--- INSTRUCTIONS TO FOLLOW ---
Filter the entries below, keeping only lines with "camera".

##########

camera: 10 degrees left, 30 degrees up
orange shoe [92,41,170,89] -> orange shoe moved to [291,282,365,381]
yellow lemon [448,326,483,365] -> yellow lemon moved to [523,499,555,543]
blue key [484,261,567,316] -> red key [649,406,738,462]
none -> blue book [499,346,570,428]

##########

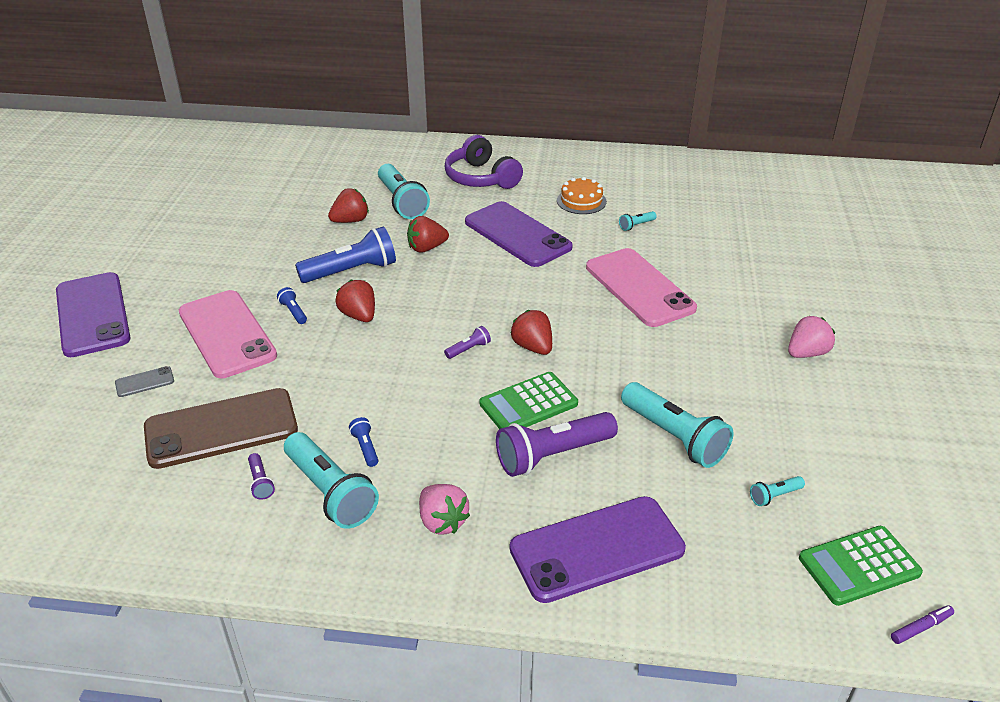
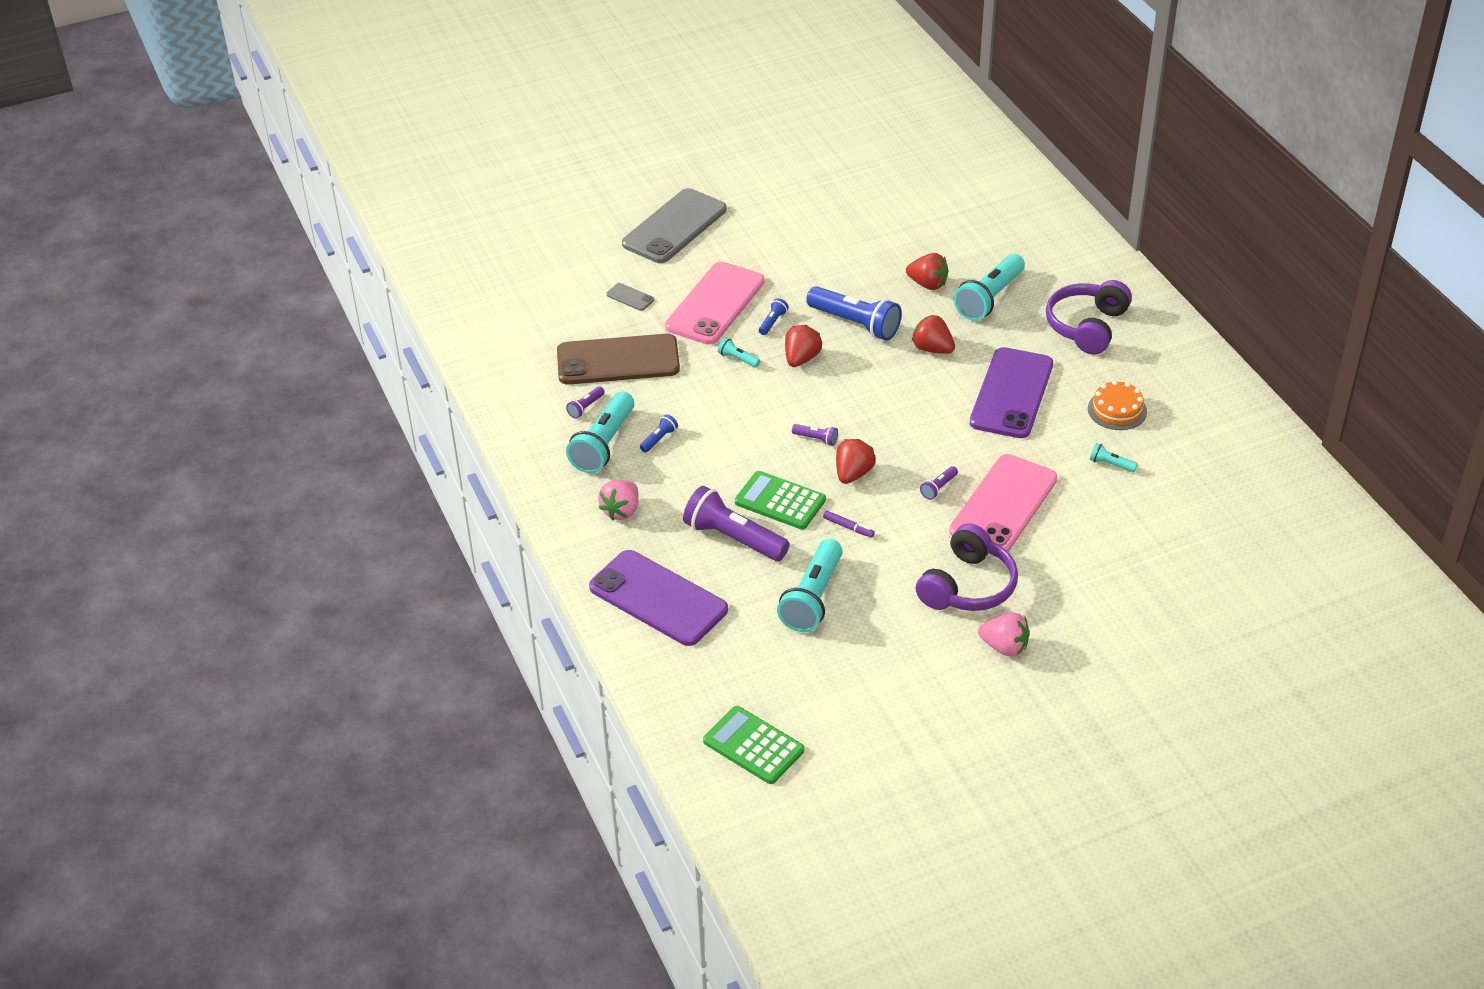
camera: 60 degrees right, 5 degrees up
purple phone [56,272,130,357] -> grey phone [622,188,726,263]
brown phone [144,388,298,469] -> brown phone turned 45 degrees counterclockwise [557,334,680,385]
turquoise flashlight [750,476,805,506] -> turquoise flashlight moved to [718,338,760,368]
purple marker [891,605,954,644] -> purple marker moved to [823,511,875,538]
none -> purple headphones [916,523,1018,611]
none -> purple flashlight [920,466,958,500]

##########

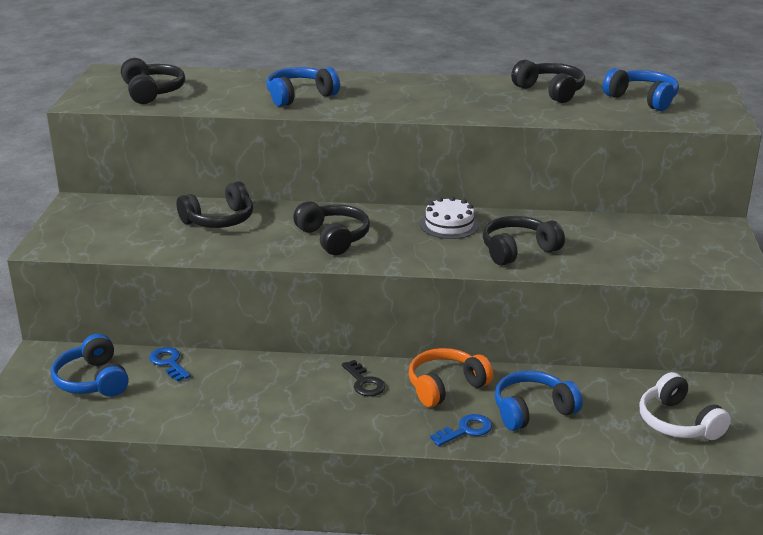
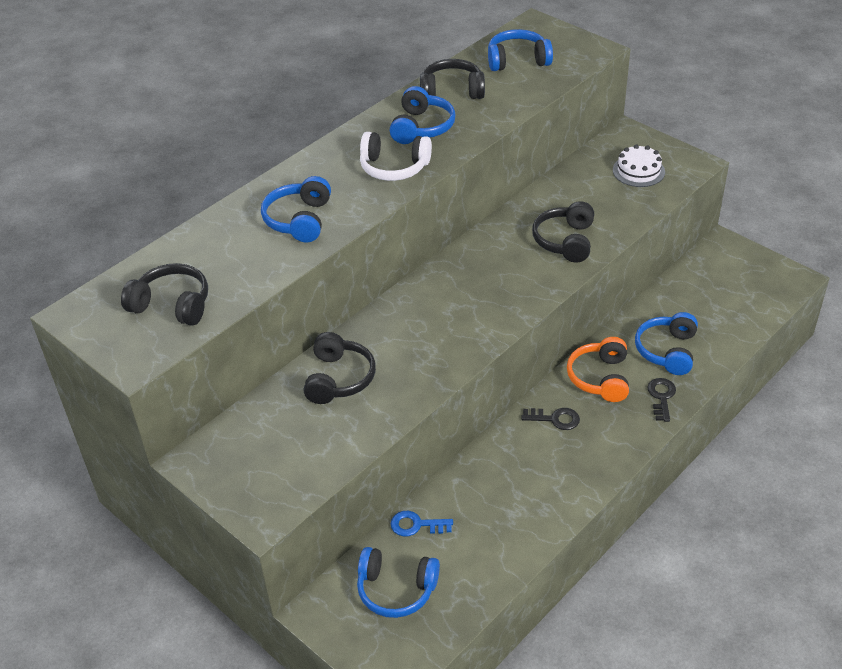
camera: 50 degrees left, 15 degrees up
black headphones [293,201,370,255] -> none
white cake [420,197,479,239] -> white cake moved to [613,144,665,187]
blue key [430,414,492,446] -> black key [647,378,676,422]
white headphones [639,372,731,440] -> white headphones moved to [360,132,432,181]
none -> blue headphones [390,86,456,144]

##########

--- RESPONSE BELOW ---
camera: 10 degrees left, 30 degrees up
camera: 60 degrees right, 5 degrees up
camera: 50 degrees left, 15 degrees up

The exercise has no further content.